* [WORK ITEM]:
Work out how many lines in the listing below carry the word "plus". Give that number alone.

* [GIVEN RECORDS]:
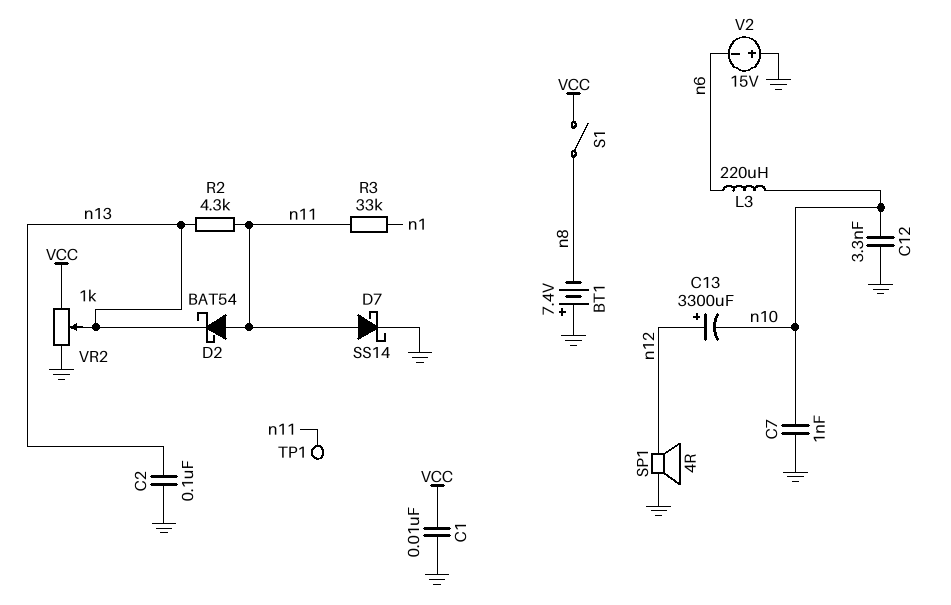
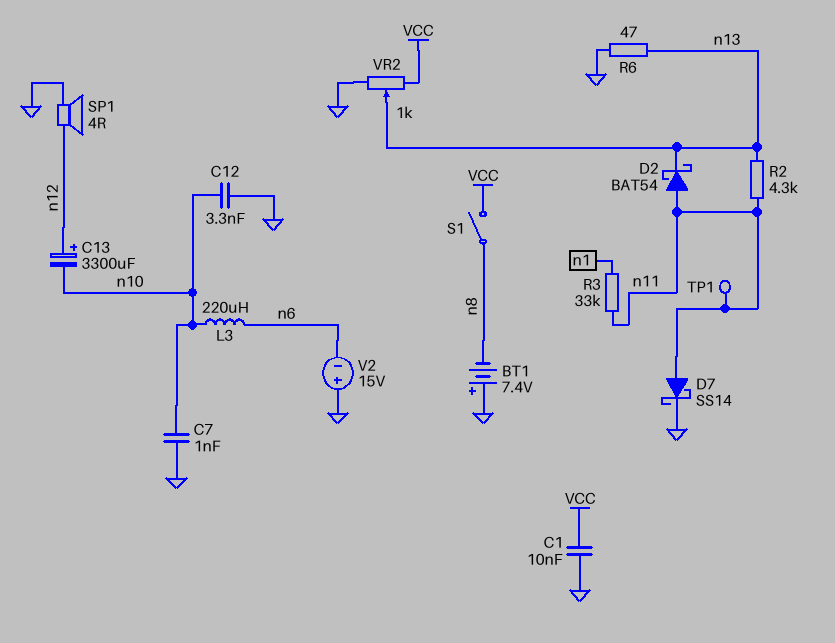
C2: 100nF (GND, n13) -> none
R6: none -> 47 (GND, n13)

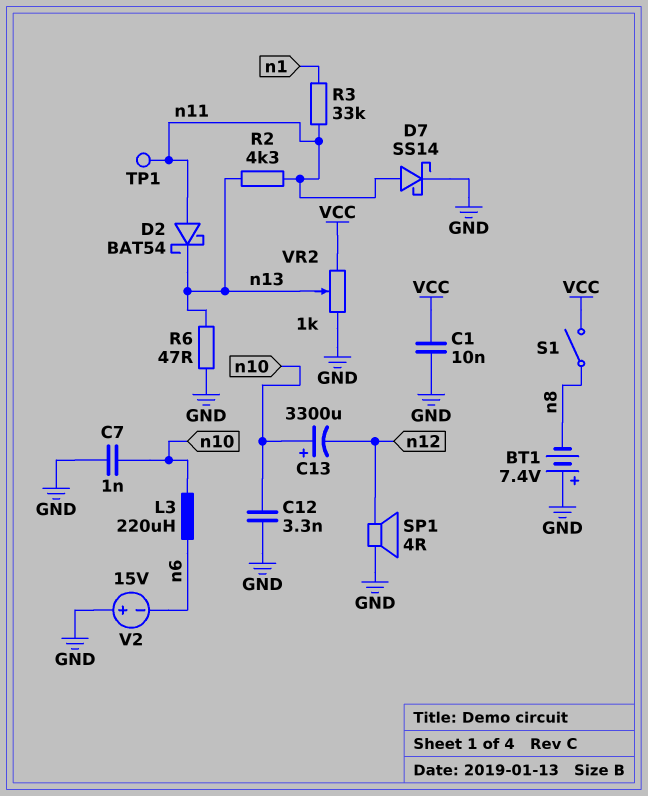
C13: 3300uF (plus n12, minus n10) -> 3300uF (plus n10, minus n12)

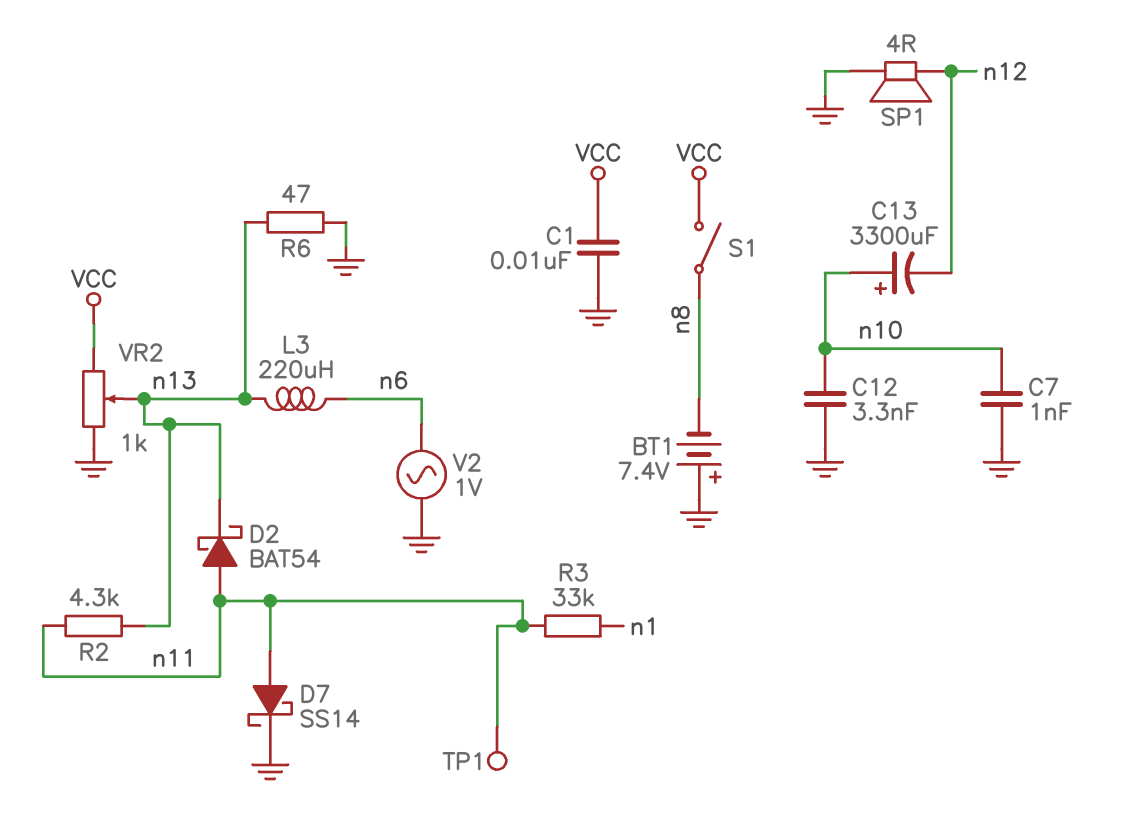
L3: 220uH (n6, n10) -> 220uH (n6, n13)
V2: 15V (plus GND, minus n6) -> AC 1V (GND, n6)

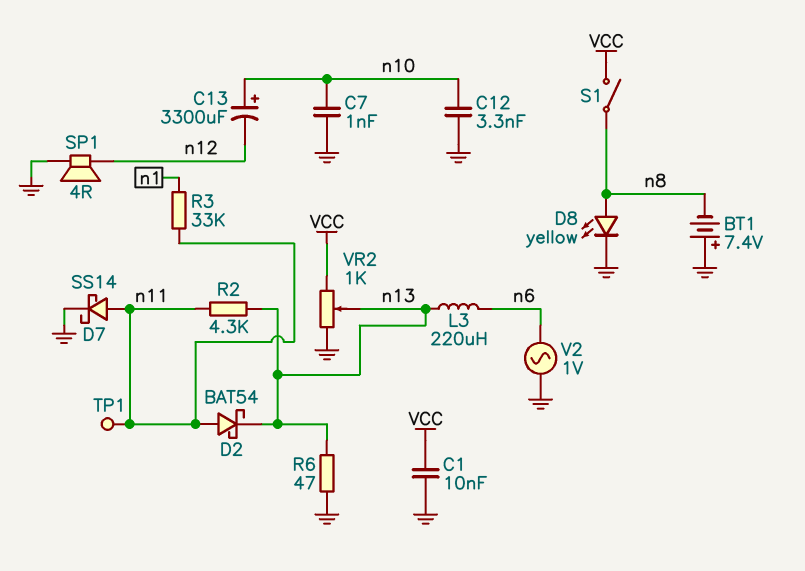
D8: none -> LED yellow (A n8, K GND)

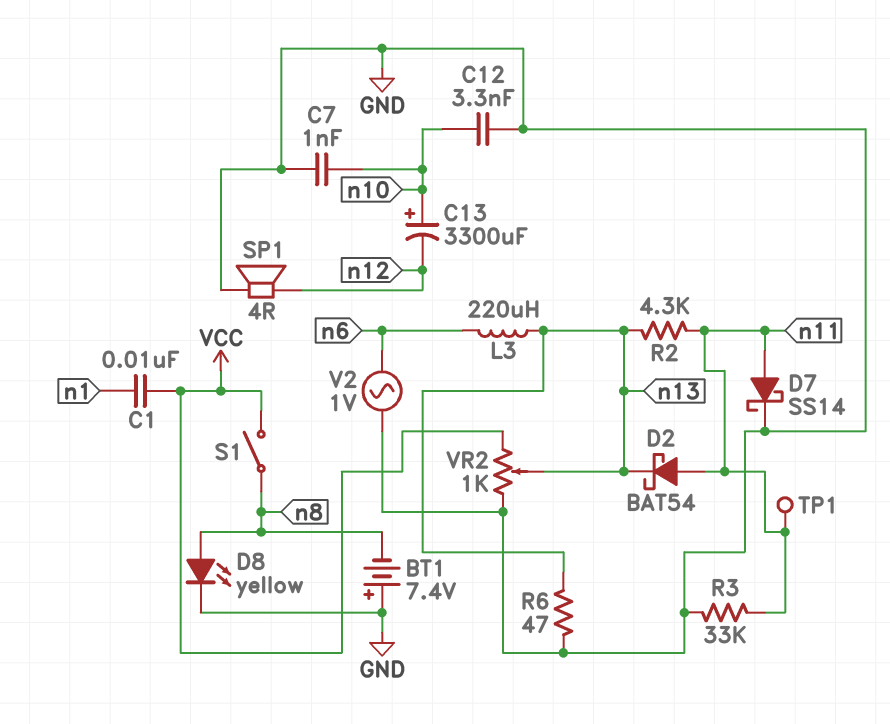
C1: 10nF (GND, VCC) -> 10nF (VCC, n1)
R3: 33k (n1, n11) -> 33k (GND, n11)

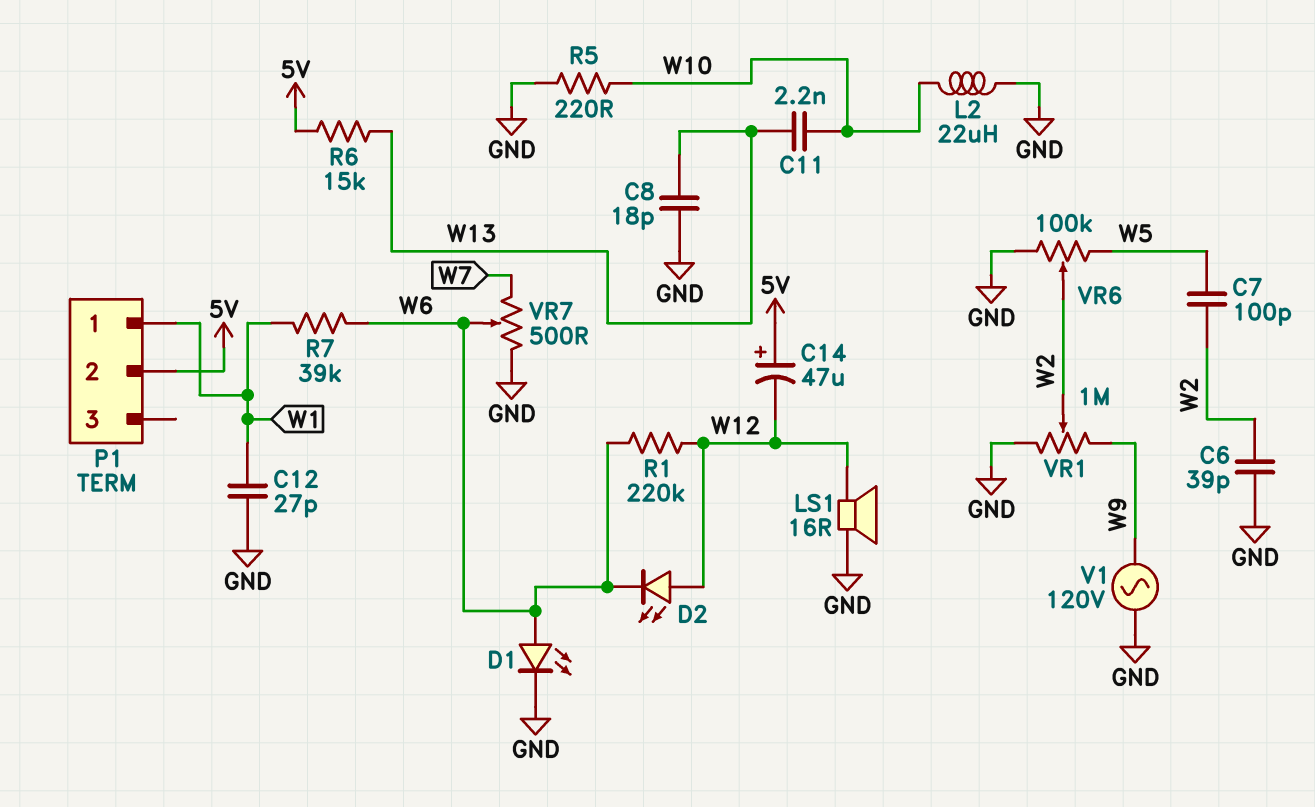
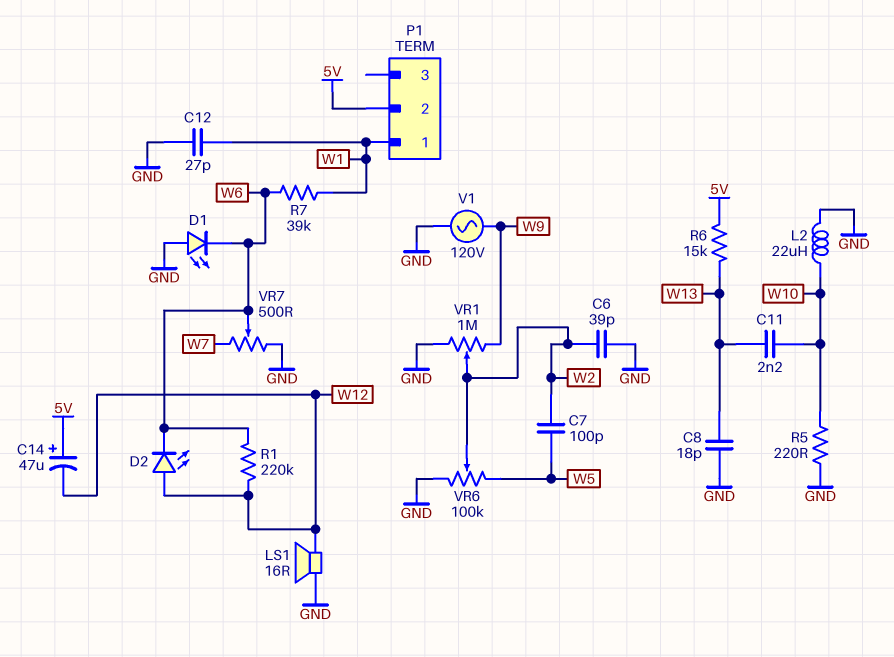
D1: LED (A W6, K GND) -> LED (A GND, K W6)

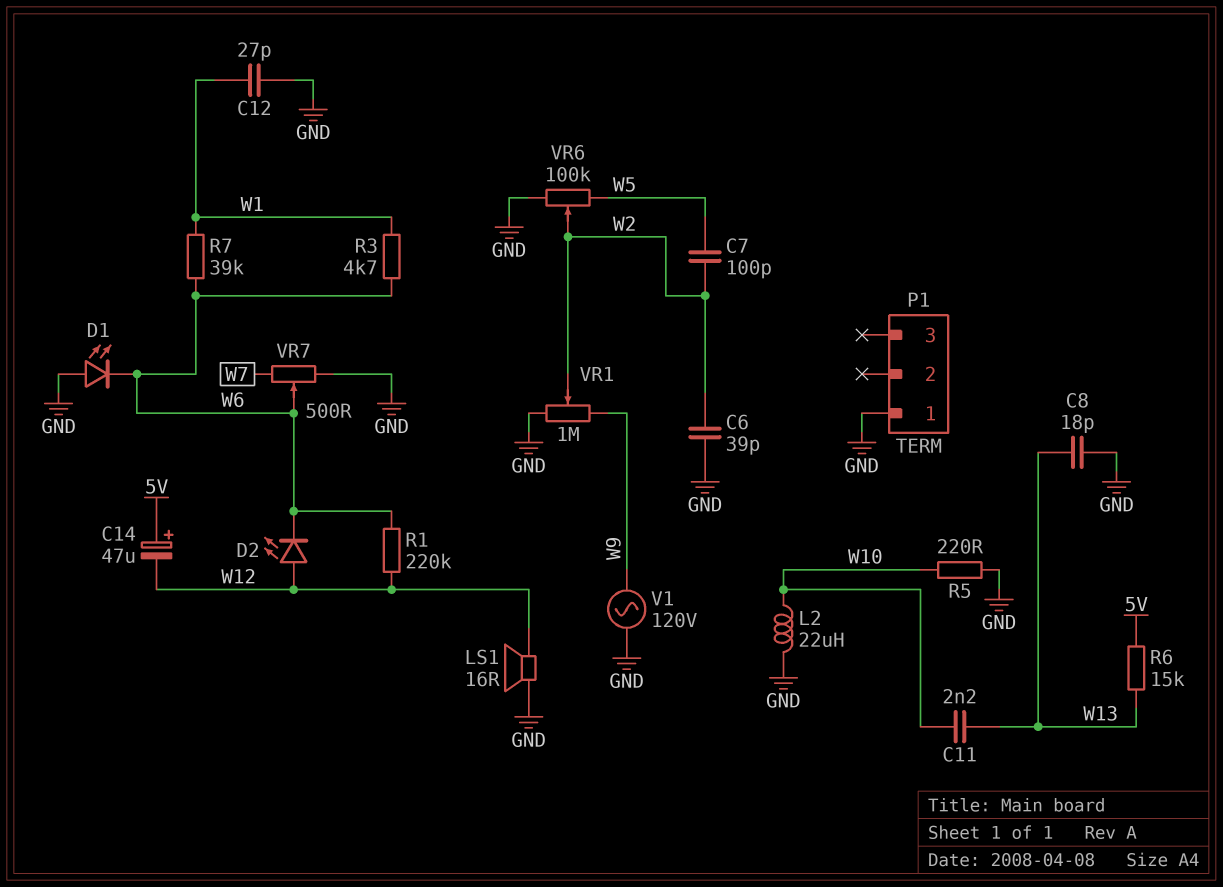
P1 pin 1: W1 -> GND
P1 pin 2: 5V -> none
R3: none -> 4.7k (W1, W6)

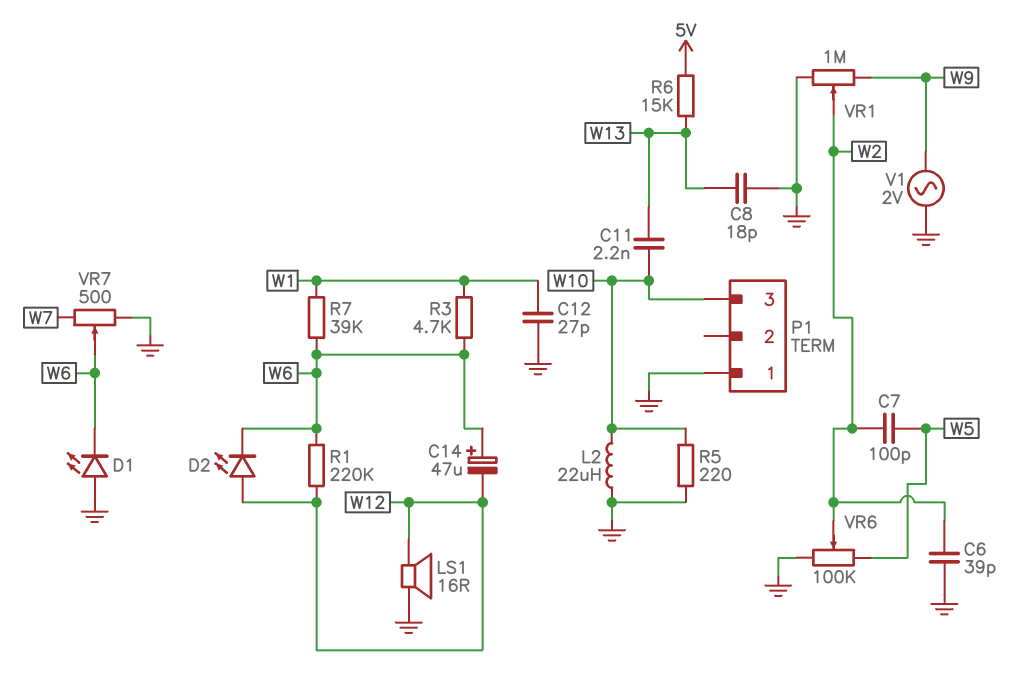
C14: 47uF (plus 5V, minus W12) -> 47uF (plus W6, minus W12)
P1 pin 3: none -> W10
V1: AC 120V (GND, W9) -> AC 2V (GND, W9)

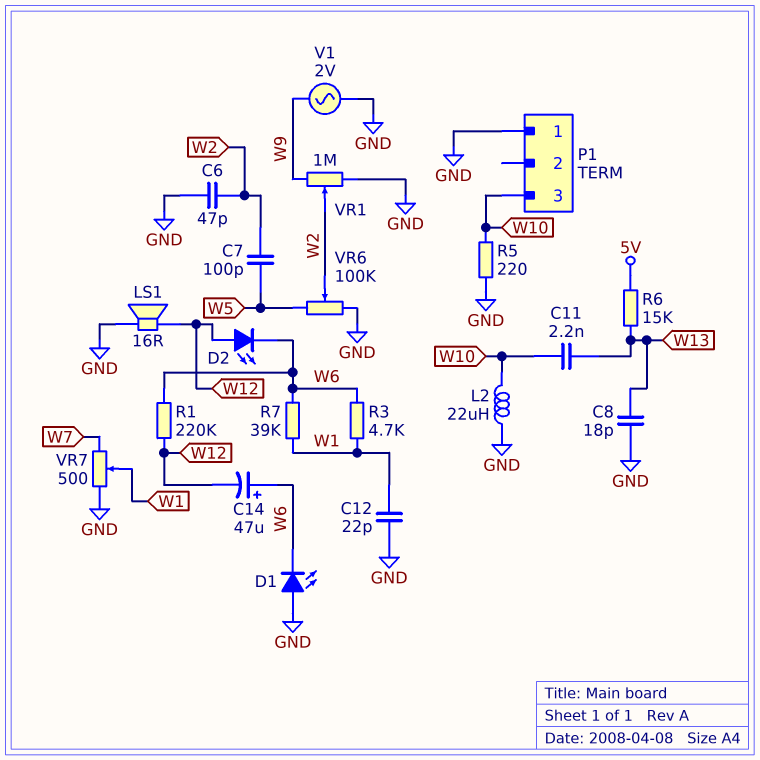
C6: 39pF (GND, W2) -> 47pF (GND, W2)
C12: 27pF (GND, W1) -> 22pF (GND, W1)
VR7: 500 (GND, W7, wiper W6) -> 500 (GND, W7, wiper W1)

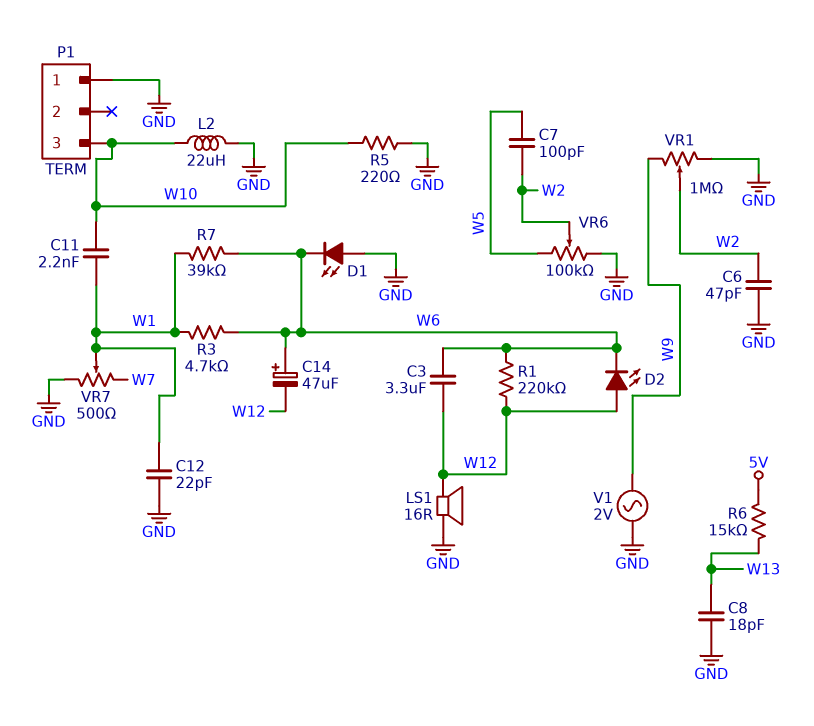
C3: none -> 3.3uF (W6, W12)
C11: 2.2nF (W10, W13) -> 2.2nF (W1, W10)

* [TASK OUTPUT]:
3